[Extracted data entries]
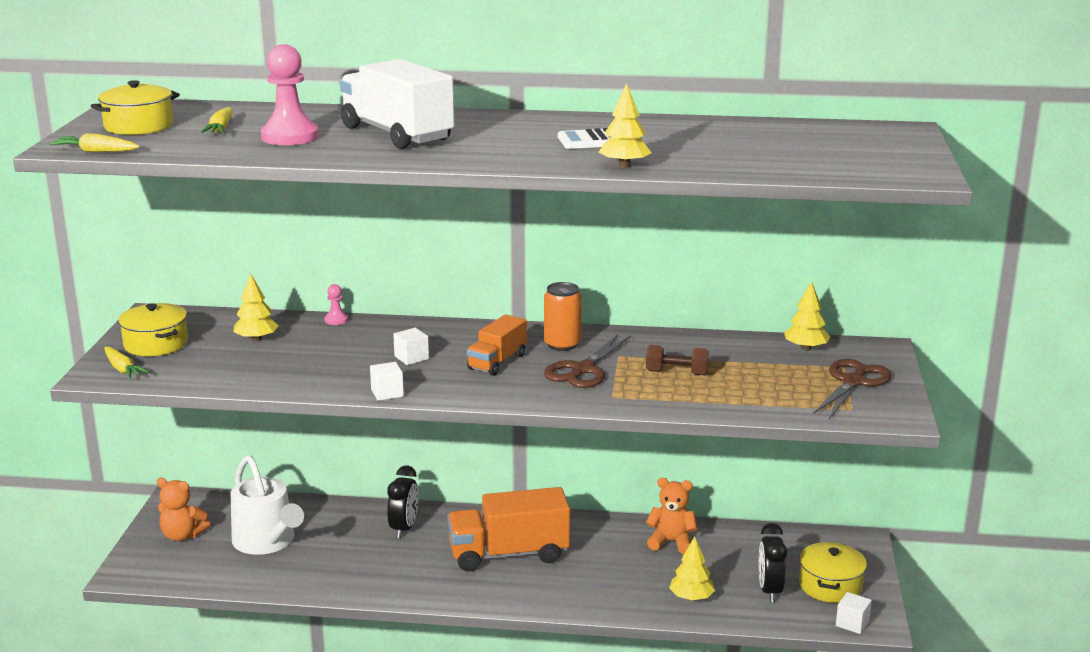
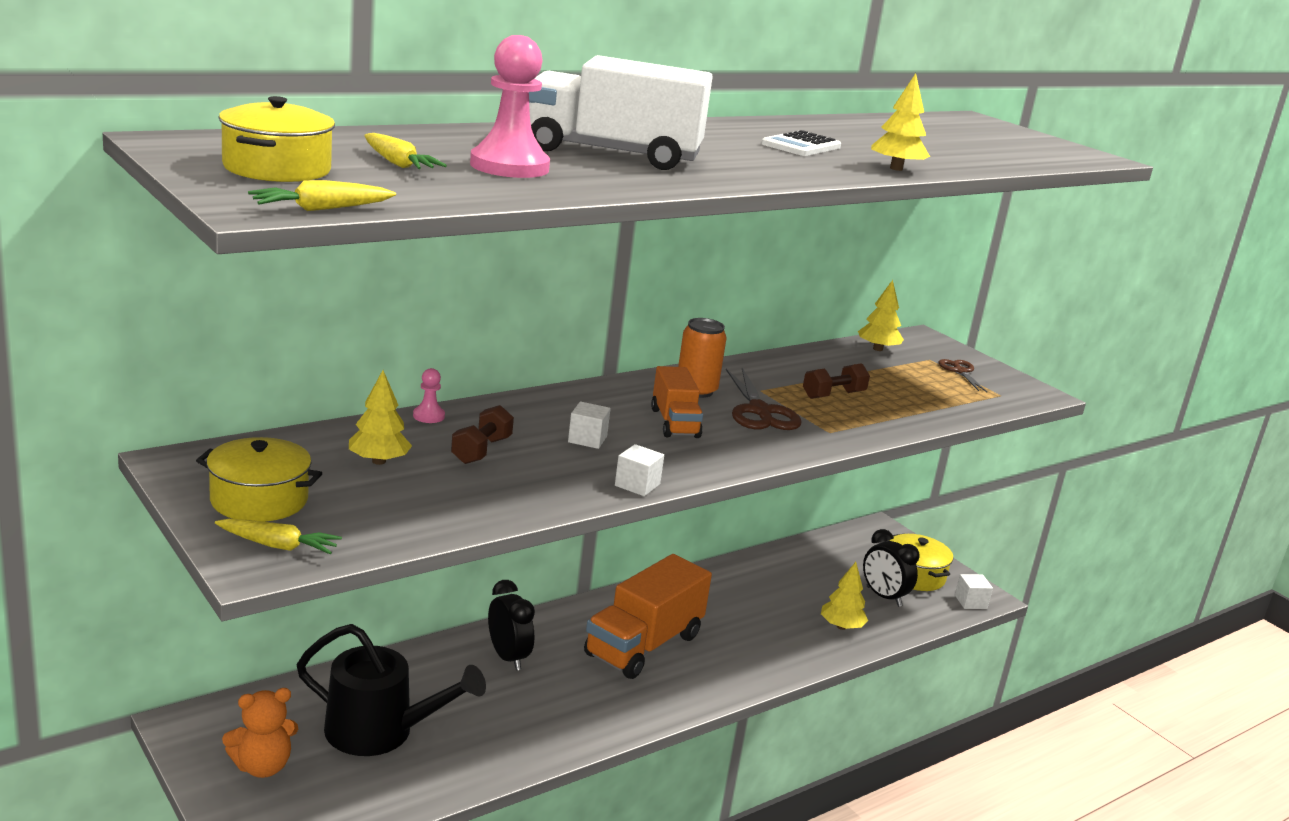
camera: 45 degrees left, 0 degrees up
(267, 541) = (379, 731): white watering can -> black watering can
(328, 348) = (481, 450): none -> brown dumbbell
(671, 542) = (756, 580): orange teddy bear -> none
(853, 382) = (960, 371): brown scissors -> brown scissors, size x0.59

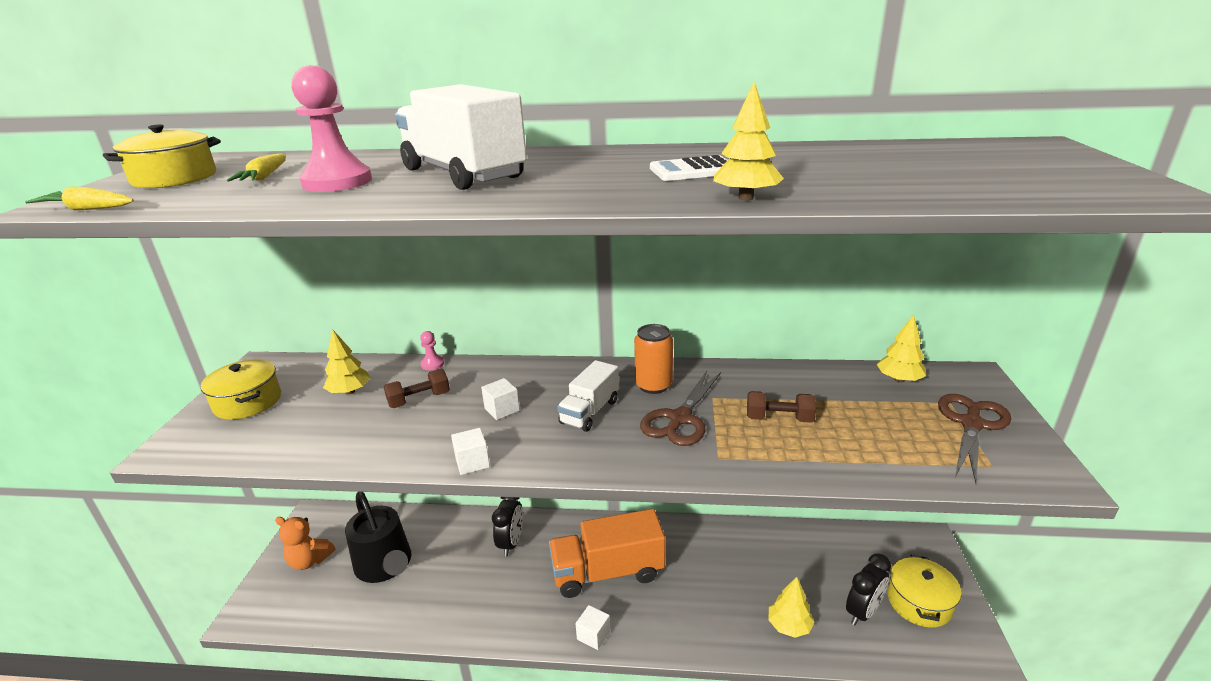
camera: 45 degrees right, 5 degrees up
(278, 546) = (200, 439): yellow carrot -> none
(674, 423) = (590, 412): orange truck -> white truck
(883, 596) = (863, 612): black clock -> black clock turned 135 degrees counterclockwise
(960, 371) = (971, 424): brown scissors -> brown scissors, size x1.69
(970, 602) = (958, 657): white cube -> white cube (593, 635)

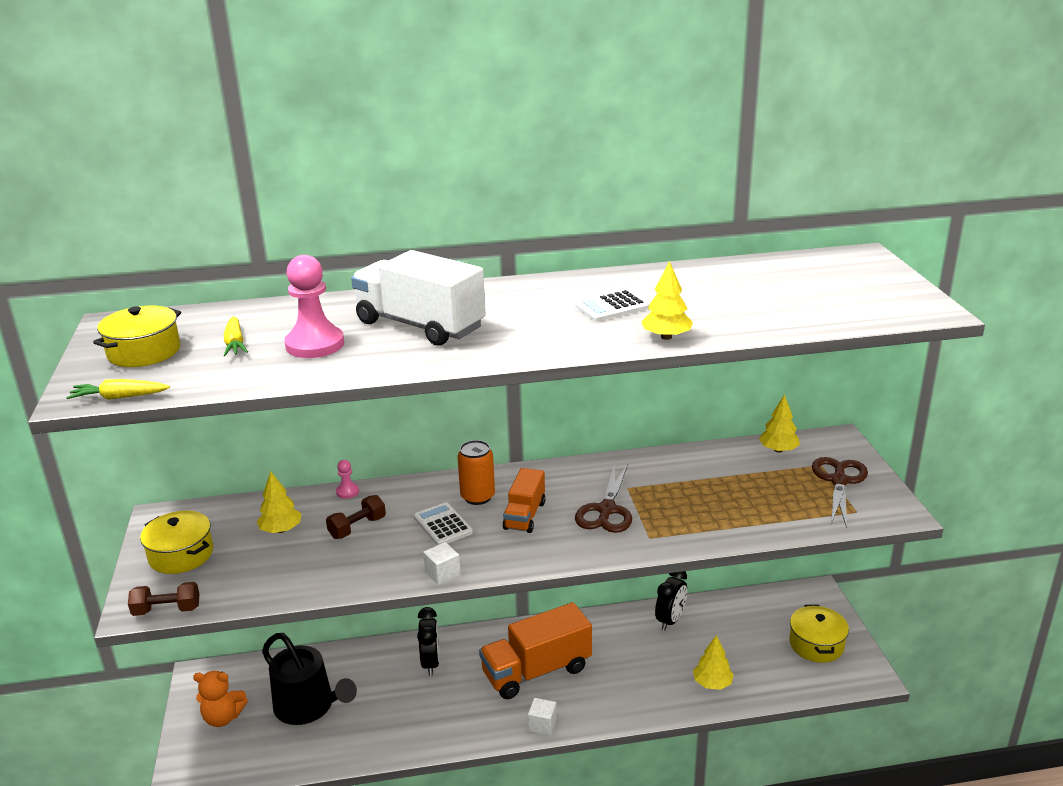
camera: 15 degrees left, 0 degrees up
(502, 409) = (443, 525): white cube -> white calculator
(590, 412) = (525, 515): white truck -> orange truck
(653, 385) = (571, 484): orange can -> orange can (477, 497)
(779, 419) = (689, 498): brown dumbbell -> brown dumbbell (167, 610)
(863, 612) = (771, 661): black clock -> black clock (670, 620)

* * *

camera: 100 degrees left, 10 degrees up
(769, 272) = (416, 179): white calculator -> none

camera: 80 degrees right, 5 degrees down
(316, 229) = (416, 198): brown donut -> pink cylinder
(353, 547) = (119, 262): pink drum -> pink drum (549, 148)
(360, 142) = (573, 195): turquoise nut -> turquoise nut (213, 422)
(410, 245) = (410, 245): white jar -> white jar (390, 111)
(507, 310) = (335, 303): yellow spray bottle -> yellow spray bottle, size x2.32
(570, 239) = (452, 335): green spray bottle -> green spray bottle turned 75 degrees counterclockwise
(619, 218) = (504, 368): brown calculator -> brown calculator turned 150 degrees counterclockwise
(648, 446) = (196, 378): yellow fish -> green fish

ASSIGNMENT: Within the data above, the span starting at the line containing "camera: 45 degrees left, 0 degrees up" and ending at the line containing "(853, 382) = (960, 371): brown" is to be retyped exactly, with no other lines.

FINAL ANSWER:
camera: 45 degrees left, 0 degrees up
(267, 541) = (379, 731): white watering can -> black watering can
(328, 348) = (481, 450): none -> brown dumbbell
(671, 542) = (756, 580): orange teddy bear -> none
(853, 382) = (960, 371): brown scissors -> brown scissors, size x0.59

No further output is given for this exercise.